[Object change listings]

•••••

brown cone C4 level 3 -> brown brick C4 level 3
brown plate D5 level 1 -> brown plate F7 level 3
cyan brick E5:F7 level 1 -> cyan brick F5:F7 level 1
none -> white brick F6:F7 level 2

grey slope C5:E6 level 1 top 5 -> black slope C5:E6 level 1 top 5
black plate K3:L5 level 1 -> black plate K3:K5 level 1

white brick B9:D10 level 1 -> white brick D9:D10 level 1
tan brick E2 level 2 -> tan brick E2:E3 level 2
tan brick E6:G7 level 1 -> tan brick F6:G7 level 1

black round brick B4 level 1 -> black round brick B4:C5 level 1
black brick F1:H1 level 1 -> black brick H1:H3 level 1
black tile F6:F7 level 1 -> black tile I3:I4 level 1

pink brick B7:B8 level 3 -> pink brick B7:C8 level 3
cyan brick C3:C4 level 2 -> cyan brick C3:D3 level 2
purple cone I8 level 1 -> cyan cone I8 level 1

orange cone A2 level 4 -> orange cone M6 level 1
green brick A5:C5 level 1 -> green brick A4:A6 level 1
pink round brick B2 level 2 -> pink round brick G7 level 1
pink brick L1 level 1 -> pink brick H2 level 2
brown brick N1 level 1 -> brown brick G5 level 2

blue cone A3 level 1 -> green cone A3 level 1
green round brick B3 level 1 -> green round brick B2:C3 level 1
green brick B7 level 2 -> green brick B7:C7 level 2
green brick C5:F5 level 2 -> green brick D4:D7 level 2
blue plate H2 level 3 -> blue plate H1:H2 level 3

•••••

_Work task:_ Your reply must contain each entry, reproduced exactly.

_Exercise answer:_
brown cone C4 level 3 -> brown brick C4 level 3
brown plate D5 level 1 -> brown plate F7 level 3
cyan brick E5:F7 level 1 -> cyan brick F5:F7 level 1
none -> white brick F6:F7 level 2

grey slope C5:E6 level 1 top 5 -> black slope C5:E6 level 1 top 5
black plate K3:L5 level 1 -> black plate K3:K5 level 1

white brick B9:D10 level 1 -> white brick D9:D10 level 1
tan brick E2 level 2 -> tan brick E2:E3 level 2
tan brick E6:G7 level 1 -> tan brick F6:G7 level 1

black round brick B4 level 1 -> black round brick B4:C5 level 1
black brick F1:H1 level 1 -> black brick H1:H3 level 1
black tile F6:F7 level 1 -> black tile I3:I4 level 1

pink brick B7:B8 level 3 -> pink brick B7:C8 level 3
cyan brick C3:C4 level 2 -> cyan brick C3:D3 level 2
purple cone I8 level 1 -> cyan cone I8 level 1

orange cone A2 level 4 -> orange cone M6 level 1
green brick A5:C5 level 1 -> green brick A4:A6 level 1
pink round brick B2 level 2 -> pink round brick G7 level 1
pink brick L1 level 1 -> pink brick H2 level 2
brown brick N1 level 1 -> brown brick G5 level 2

blue cone A3 level 1 -> green cone A3 level 1
green round brick B3 level 1 -> green round brick B2:C3 level 1
green brick B7 level 2 -> green brick B7:C7 level 2
green brick C5:F5 level 2 -> green brick D4:D7 level 2
blue plate H2 level 3 -> blue plate H1:H2 level 3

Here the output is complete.